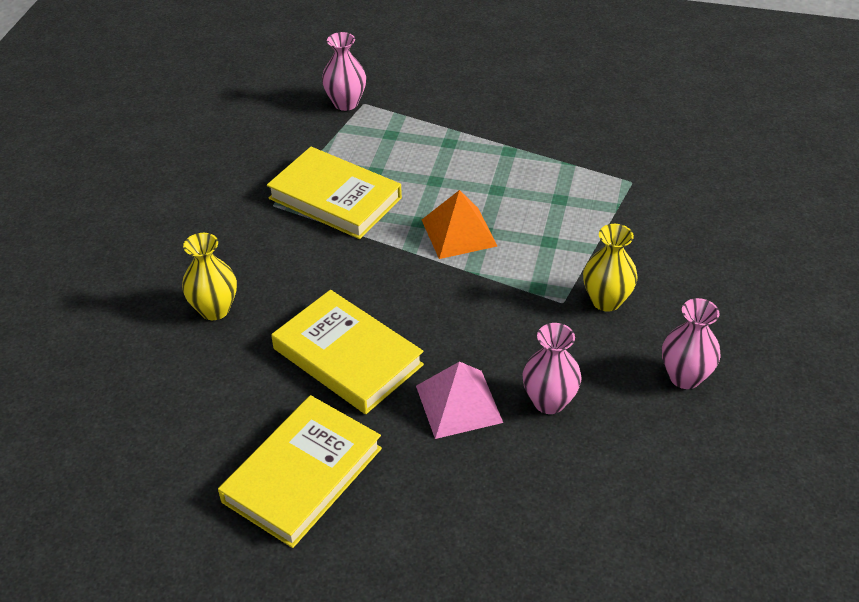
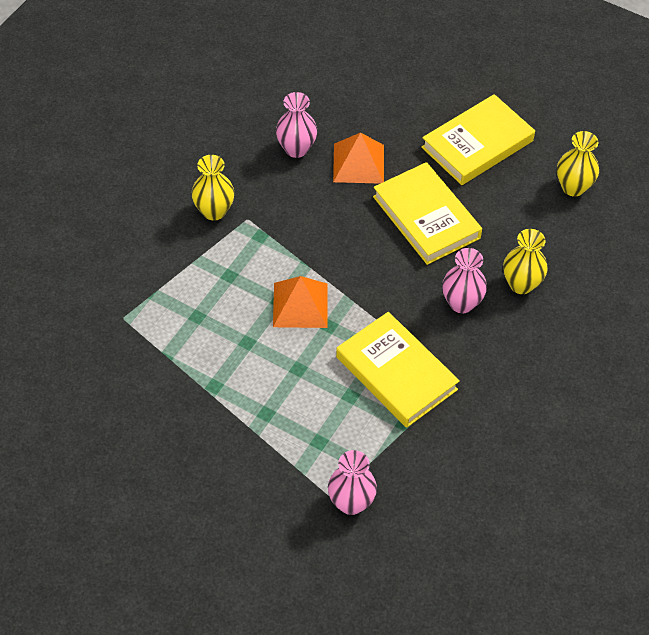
camera: 165 degrees left, 10 degrees up
(156, 446) = (573, 187): none -> yellow vase
(459, 403) = (358, 163): pink pyramid -> orange pyramid
(685, 377) = (194, 141): pink vase -> pink vase (461, 303)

■ Directions for this task:
Copy out exactly, and only, the lines from the one that contains "(459, 403) = (358, 163): pink" through the last line of the material above.

■ Solution:
(459, 403) = (358, 163): pink pyramid -> orange pyramid
(685, 377) = (194, 141): pink vase -> pink vase (461, 303)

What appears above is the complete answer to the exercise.